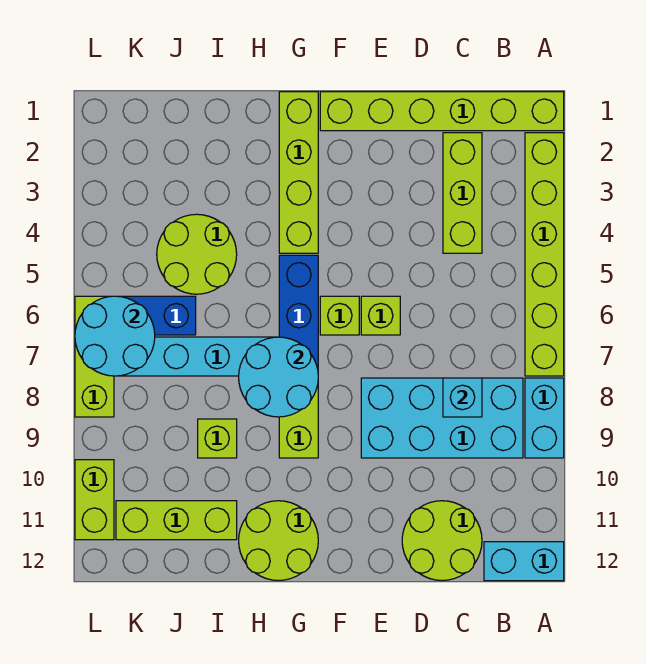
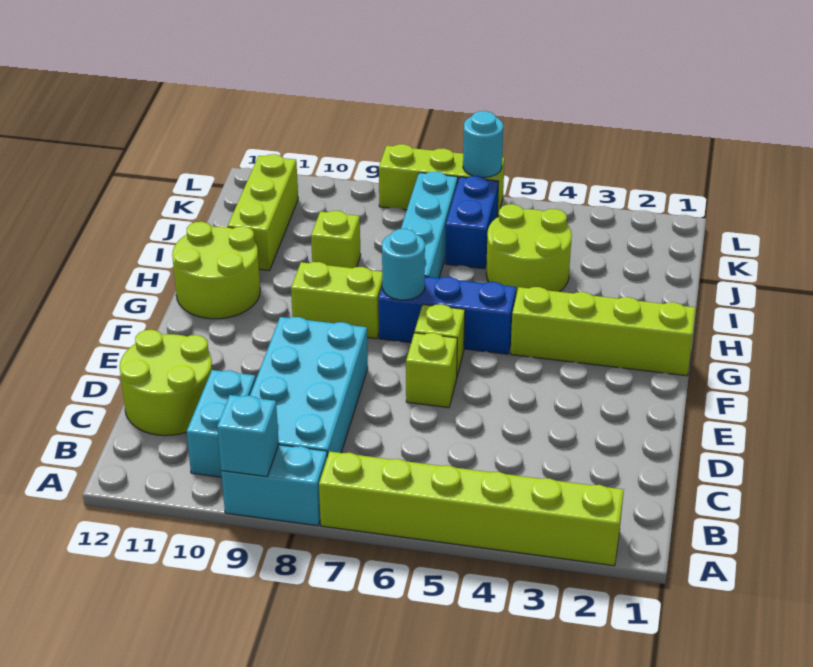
lime brick A1:F1 level 1 -> none
cyan brick A12:B12 level 1 -> cyan brick B10:C10 level 1
lime brick C2:C4 level 1 -> none
cyan brick C8 level 2 -> cyan brick A9 level 2
cyan round brick G7:H8 level 2 -> cyan round brick G7 level 2
cyan round brick K6:L7 level 2 -> cyan round brick L6 level 2
lime brick L10:L11 level 1 -> none

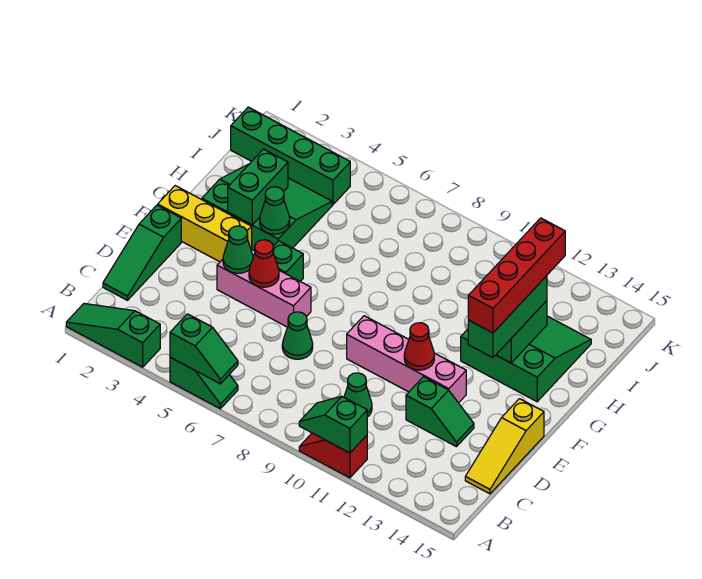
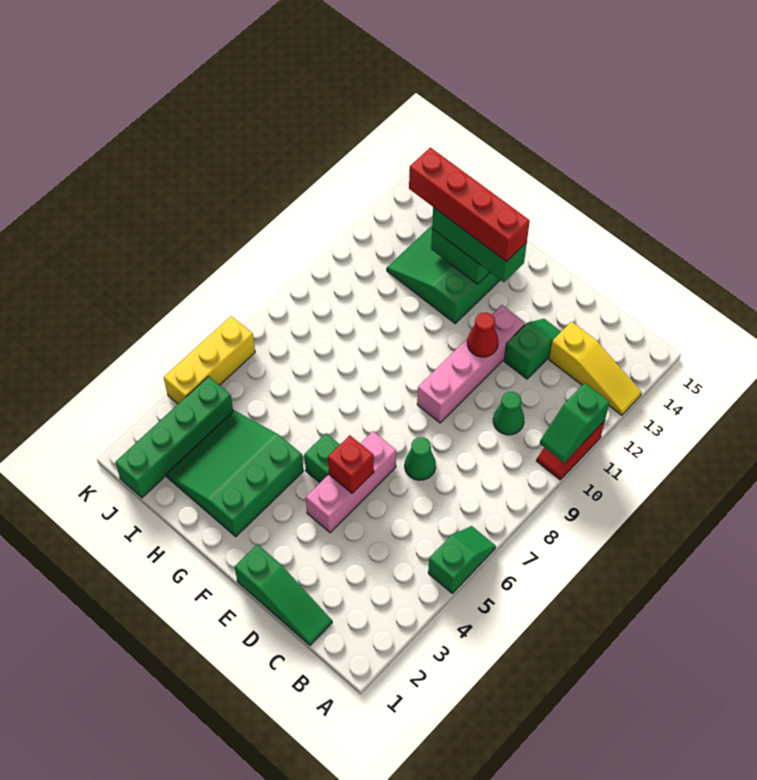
green slope A1:A3 level 1 top 3 -> none
green slope A5:A6 level 2 top 5 -> none
yellow slope C15:E15 level 1 top E -> yellow slope A13:C13 level 1 top C
green cone E4 level 2 -> none
red cone E5 level 2 -> red brick E5 level 2
yellow brick F1:F3 level 1 -> yellow brick K4:K6 level 1
green brick G3:H3 level 2 -> none
green cone G4 level 2 -> none

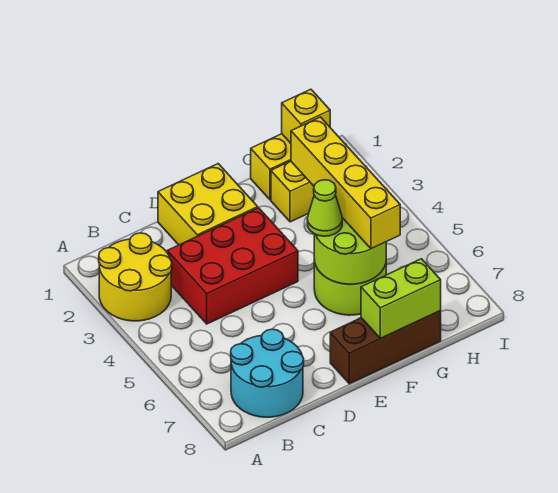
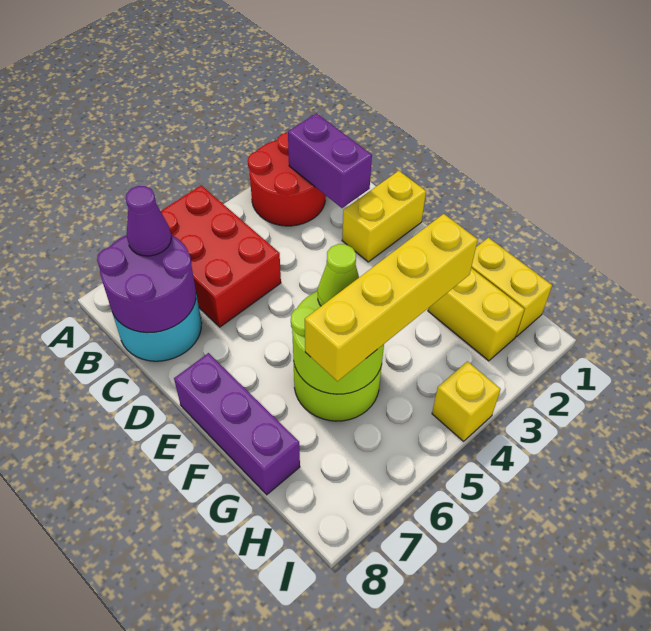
yellow round brick A2:B3 level 1 -> red round brick A2:B3 level 1
none -> purple brick B2:C2 level 2
none -> purple round brick B7:C8 level 2
none -> purple cone B7 level 3
red brick C3:E4 level 1 -> red brick A5:C6 level 1
yellow brick D1:E2 level 1 -> yellow brick D1:D2 level 1
brown brick E8:G8 level 1 -> purple brick E8:G8 level 1
lime brick F8:G8 level 2 -> none
yellow brick H1 level 2 -> yellow brick I4 level 1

▬▬▬▬▬▬

* **What the task asks**: Given the records above, return exactly the lines starting at the line containing "green slope A1:A3 level 1 top 3 -> none" and ending at the line containing "green cone G4 level 2 -> none", including both.

* **Task solution**:
green slope A1:A3 level 1 top 3 -> none
green slope A5:A6 level 2 top 5 -> none
yellow slope C15:E15 level 1 top E -> yellow slope A13:C13 level 1 top C
green cone E4 level 2 -> none
red cone E5 level 2 -> red brick E5 level 2
yellow brick F1:F3 level 1 -> yellow brick K4:K6 level 1
green brick G3:H3 level 2 -> none
green cone G4 level 2 -> none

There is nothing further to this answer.